### Your instructions
Transcribe word for word the lines below from the line with "camera: 35 degrees right, 10 degrees down" through the line with "none -> orange bottle [450,52,477,136]", ends included.

### Input data
--------------------
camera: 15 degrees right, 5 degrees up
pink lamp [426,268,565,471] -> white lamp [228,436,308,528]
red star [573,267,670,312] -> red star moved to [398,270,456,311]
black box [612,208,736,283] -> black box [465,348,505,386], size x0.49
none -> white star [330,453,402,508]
--------------------
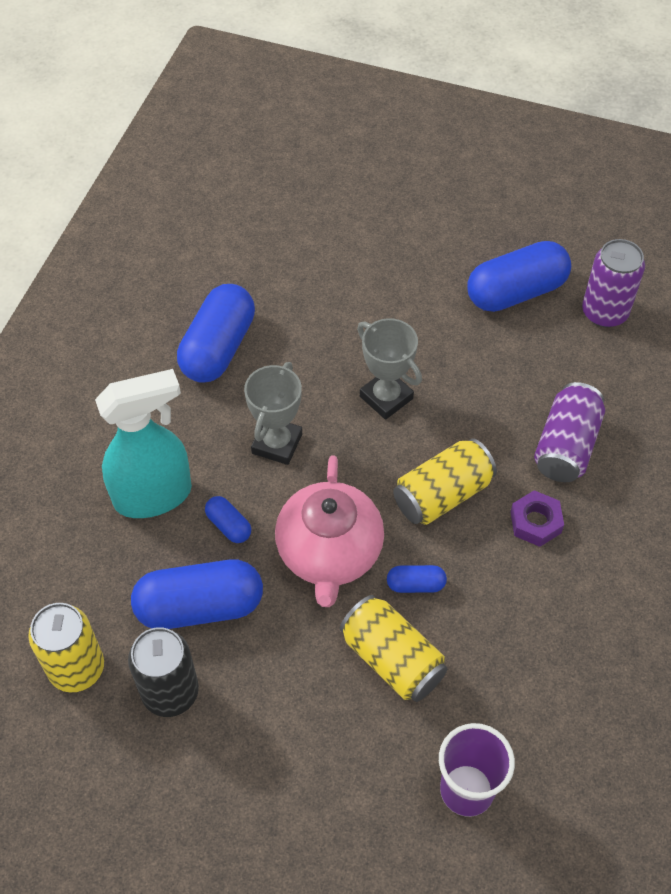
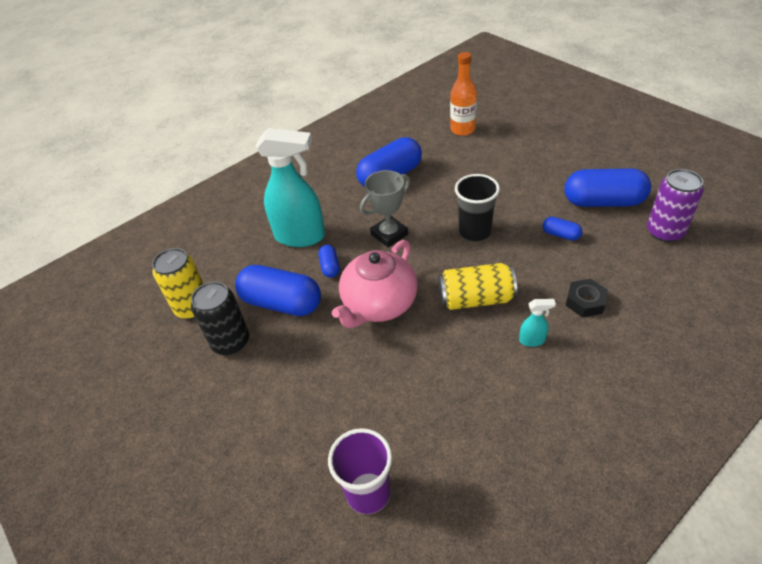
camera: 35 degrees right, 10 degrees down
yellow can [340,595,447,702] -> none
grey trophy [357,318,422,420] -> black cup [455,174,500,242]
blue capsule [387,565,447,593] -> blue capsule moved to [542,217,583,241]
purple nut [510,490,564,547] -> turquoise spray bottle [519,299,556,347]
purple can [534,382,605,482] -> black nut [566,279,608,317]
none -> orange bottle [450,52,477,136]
--------------------
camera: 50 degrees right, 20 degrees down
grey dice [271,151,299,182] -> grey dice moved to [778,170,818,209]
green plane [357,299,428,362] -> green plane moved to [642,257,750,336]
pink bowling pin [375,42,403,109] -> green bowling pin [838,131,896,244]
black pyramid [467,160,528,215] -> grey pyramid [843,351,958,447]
--------------------
### Solved problem
camera: 35 degrees right, 10 degrees down
yellow can [340,595,447,702] -> none
grey trophy [357,318,422,420] -> black cup [455,174,500,242]
blue capsule [387,565,447,593] -> blue capsule moved to [542,217,583,241]
purple nut [510,490,564,547] -> turquoise spray bottle [519,299,556,347]
purple can [534,382,605,482] -> black nut [566,279,608,317]
none -> orange bottle [450,52,477,136]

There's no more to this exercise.